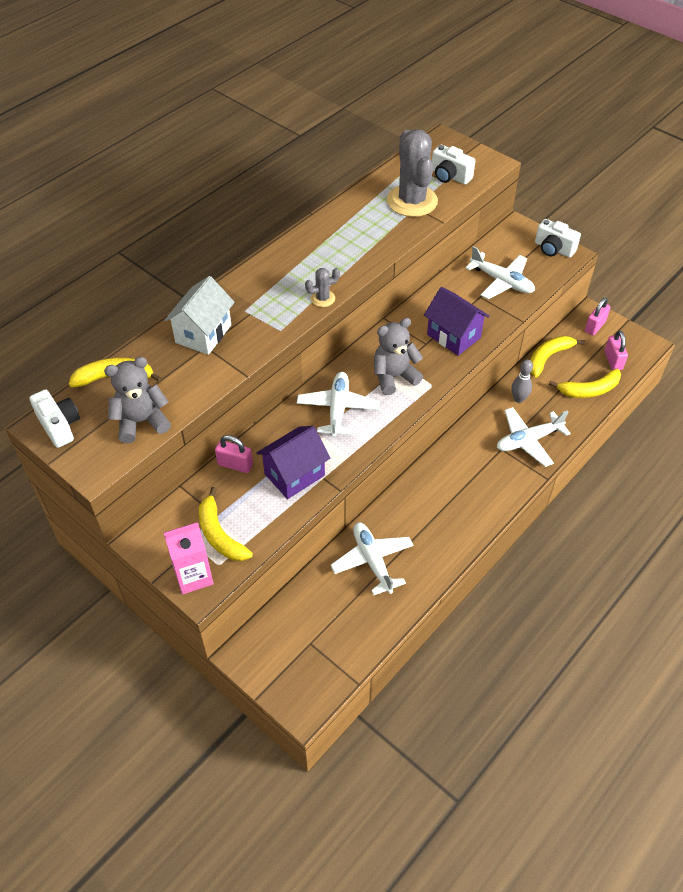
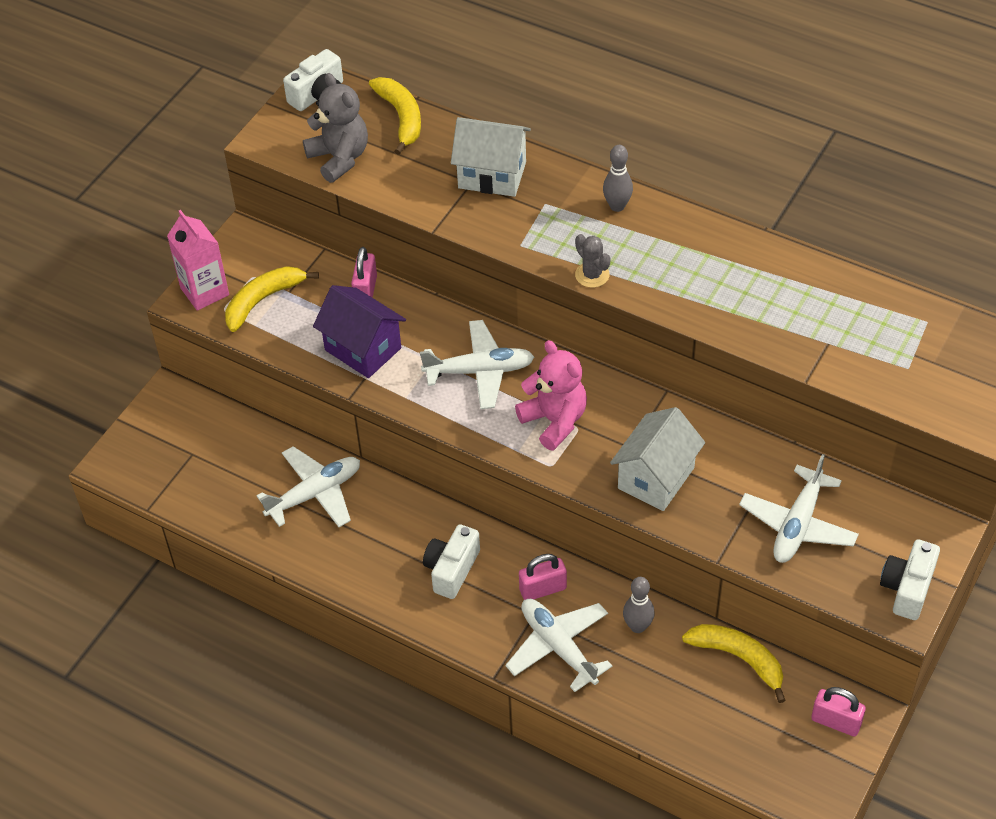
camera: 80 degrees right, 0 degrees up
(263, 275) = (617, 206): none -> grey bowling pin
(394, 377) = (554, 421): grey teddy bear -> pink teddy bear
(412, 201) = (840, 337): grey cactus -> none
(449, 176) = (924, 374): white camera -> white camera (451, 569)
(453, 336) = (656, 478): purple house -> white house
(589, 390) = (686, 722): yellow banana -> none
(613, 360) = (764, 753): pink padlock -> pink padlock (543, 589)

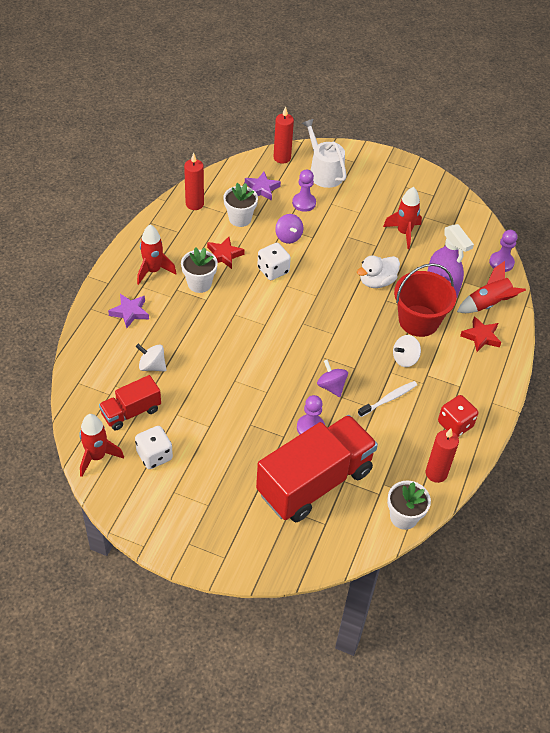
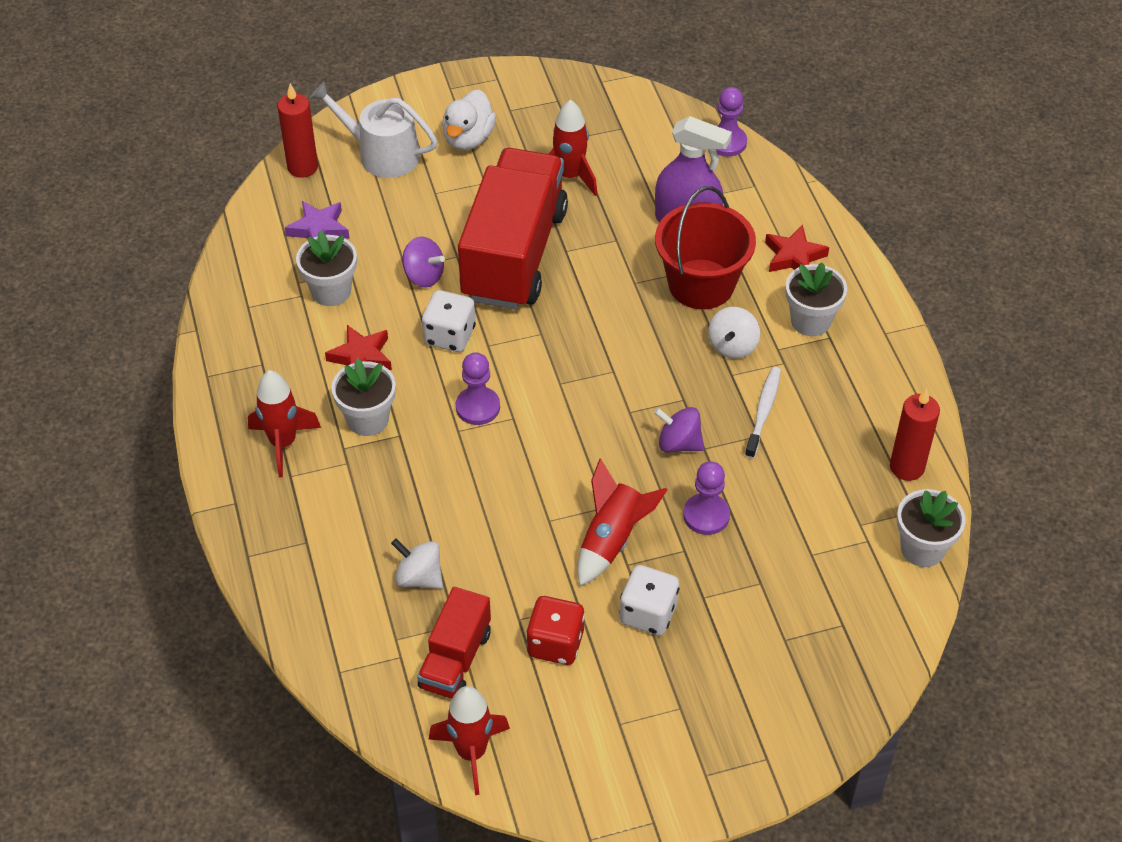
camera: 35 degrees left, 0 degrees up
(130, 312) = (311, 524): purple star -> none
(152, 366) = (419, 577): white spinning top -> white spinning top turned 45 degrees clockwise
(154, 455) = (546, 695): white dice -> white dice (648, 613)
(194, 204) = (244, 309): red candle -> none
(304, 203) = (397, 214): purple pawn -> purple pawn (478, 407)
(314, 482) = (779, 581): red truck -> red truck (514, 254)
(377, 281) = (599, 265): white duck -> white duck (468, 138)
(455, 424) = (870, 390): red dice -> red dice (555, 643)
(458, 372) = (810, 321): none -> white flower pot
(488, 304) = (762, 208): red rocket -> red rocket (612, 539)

-------------------------

▶ **What you need to do**: Select all lines with the word "dice" from the entries above.

▶ **Answer to the exercise**:
(154, 455) = (546, 695): white dice -> white dice (648, 613)
(455, 424) = (870, 390): red dice -> red dice (555, 643)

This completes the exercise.